■ **Task instructions**: Produce as output only the lines below starting at the line with "M3: motor 24V" and continuing through the line with "TR3: NPN TIP120", each one exactly as written.

Stored dataset items:

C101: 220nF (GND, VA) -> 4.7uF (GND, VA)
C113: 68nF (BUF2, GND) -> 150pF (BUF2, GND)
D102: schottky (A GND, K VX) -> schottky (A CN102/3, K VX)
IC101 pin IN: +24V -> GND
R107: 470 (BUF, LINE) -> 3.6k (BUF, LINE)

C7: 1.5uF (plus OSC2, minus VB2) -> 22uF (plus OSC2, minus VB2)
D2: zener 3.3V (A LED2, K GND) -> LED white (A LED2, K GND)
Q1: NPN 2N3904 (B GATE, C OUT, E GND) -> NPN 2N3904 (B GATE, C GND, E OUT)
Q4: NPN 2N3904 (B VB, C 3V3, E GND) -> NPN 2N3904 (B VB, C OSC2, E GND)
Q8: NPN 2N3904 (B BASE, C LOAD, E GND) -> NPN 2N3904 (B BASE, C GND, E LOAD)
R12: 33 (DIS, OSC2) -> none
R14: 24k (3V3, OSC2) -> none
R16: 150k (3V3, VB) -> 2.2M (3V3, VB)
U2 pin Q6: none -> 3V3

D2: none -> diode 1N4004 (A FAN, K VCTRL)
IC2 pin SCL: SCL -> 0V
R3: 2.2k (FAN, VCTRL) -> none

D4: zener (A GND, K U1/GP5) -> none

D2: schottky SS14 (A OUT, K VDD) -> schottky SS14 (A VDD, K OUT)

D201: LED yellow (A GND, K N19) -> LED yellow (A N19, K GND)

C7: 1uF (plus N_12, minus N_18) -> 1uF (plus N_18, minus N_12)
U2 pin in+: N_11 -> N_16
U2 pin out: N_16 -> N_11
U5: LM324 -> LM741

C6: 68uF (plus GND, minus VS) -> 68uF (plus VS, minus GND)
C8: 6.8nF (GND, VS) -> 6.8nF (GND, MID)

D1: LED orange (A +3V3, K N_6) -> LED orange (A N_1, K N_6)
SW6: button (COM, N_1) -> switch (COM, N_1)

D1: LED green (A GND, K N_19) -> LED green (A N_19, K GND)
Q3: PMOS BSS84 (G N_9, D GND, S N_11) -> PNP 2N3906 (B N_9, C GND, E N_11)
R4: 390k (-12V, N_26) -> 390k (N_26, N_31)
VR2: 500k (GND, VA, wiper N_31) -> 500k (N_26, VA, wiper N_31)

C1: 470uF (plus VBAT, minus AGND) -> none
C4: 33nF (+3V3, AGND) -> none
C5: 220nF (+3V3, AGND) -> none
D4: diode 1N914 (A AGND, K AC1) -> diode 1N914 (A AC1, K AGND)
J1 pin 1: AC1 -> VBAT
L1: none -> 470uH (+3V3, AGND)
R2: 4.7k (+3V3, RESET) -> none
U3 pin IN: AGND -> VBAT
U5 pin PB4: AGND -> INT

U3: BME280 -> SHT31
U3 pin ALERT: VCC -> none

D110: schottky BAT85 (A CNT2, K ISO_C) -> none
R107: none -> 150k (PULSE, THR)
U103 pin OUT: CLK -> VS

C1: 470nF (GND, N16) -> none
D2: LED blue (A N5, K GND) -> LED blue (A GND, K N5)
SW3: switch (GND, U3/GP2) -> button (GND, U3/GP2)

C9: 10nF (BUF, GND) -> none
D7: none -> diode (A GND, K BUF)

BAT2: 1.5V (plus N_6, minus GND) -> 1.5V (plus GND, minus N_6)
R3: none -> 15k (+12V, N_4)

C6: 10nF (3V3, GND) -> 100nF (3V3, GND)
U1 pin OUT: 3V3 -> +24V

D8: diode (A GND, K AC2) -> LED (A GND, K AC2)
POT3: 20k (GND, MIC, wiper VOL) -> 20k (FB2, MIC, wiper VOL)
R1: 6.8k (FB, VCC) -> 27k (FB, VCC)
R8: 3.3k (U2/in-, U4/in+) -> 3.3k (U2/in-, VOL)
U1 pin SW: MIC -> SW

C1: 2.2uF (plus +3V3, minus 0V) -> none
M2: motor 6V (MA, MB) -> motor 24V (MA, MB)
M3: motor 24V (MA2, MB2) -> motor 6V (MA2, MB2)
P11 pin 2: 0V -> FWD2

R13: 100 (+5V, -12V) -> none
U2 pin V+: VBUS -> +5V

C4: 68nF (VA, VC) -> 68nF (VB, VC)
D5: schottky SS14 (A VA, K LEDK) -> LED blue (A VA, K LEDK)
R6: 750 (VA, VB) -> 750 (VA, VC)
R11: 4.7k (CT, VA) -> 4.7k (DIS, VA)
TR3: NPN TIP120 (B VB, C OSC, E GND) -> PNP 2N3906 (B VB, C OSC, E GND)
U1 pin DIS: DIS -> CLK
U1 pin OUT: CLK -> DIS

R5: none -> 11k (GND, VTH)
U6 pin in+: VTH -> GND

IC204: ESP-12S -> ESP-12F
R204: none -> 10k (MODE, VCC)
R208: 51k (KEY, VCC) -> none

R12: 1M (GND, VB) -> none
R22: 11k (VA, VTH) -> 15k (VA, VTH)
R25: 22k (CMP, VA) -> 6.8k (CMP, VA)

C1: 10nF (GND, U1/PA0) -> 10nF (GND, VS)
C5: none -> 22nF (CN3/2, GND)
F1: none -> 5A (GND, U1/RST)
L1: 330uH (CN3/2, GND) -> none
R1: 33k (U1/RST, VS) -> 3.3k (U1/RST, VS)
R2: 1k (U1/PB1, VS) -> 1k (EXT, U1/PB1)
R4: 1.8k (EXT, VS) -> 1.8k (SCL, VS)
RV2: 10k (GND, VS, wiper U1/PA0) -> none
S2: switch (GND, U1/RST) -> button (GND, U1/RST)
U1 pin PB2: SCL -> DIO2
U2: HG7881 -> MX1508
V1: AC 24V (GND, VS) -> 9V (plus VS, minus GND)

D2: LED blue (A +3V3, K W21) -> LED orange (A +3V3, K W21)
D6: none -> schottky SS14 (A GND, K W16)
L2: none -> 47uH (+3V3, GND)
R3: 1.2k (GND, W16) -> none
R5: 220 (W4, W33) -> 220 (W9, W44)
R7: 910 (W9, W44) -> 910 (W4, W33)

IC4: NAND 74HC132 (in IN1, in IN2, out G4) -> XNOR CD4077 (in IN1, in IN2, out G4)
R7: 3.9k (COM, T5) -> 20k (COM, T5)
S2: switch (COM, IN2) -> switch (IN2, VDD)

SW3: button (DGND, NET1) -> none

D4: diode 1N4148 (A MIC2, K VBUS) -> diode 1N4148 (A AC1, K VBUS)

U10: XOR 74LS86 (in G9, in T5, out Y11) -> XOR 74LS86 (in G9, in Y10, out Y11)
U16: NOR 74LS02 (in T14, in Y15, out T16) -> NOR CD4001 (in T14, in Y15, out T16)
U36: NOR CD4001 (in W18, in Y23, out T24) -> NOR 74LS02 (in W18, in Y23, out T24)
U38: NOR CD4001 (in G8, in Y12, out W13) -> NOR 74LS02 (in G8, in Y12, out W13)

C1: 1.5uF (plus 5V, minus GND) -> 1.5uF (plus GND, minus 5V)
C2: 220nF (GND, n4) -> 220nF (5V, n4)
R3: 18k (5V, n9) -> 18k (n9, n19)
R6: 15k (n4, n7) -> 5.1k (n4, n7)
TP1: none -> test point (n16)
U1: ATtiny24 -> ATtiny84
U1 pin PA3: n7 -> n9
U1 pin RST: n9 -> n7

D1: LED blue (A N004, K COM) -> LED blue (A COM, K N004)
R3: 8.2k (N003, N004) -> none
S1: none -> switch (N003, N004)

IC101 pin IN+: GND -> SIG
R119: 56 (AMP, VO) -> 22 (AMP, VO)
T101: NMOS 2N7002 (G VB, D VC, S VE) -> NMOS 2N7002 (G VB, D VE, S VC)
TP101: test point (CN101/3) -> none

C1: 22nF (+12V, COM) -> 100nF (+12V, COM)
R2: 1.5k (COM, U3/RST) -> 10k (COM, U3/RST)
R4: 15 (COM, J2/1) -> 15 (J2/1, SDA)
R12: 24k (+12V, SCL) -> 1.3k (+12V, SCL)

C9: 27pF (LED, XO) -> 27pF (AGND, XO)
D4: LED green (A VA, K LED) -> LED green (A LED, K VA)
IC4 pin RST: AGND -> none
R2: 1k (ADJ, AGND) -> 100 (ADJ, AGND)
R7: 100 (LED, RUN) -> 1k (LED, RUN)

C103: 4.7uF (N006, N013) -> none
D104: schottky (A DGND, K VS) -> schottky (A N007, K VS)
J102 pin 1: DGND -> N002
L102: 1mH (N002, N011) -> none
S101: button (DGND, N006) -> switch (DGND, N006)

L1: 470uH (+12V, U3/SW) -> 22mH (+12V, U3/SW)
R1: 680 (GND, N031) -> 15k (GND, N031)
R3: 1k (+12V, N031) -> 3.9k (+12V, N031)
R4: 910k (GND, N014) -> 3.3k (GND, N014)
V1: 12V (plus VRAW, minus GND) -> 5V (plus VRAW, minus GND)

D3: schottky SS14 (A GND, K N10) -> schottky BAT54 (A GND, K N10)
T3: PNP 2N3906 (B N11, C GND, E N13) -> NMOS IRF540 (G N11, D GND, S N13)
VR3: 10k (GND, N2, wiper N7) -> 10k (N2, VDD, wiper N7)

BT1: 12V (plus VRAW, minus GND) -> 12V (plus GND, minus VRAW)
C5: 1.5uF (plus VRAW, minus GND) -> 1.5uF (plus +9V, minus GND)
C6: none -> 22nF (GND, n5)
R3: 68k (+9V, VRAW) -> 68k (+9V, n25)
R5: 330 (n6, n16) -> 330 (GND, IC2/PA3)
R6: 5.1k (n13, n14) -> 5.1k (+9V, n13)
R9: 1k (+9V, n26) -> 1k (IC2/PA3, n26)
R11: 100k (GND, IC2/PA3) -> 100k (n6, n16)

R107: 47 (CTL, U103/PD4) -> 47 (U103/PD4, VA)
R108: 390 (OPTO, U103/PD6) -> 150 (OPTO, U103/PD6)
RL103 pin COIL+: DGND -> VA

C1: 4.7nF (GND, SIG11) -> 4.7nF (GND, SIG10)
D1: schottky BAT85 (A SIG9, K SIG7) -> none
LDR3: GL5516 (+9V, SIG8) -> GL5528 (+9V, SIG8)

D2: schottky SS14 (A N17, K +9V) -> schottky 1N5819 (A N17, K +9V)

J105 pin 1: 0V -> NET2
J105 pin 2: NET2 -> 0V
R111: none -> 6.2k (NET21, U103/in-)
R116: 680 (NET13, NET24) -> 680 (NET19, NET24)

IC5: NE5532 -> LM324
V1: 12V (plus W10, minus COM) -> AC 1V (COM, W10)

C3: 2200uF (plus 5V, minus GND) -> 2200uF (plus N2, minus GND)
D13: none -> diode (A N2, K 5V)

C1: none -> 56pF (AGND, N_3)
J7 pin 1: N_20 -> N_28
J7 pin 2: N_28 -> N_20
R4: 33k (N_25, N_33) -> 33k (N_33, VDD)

■ **Solution for this problem**:
M3: motor 24V (MA2, MB2) -> motor 6V (MA2, MB2)
P11 pin 2: 0V -> FWD2

R13: 100 (+5V, -12V) -> none
U2 pin V+: VBUS -> +5V

C4: 68nF (VA, VC) -> 68nF (VB, VC)
D5: schottky SS14 (A VA, K LEDK) -> LED blue (A VA, K LEDK)
R6: 750 (VA, VB) -> 750 (VA, VC)
R11: 4.7k (CT, VA) -> 4.7k (DIS, VA)
TR3: NPN TIP120 (B VB, C OSC, E GND) -> PNP 2N3906 (B VB, C OSC, E GND)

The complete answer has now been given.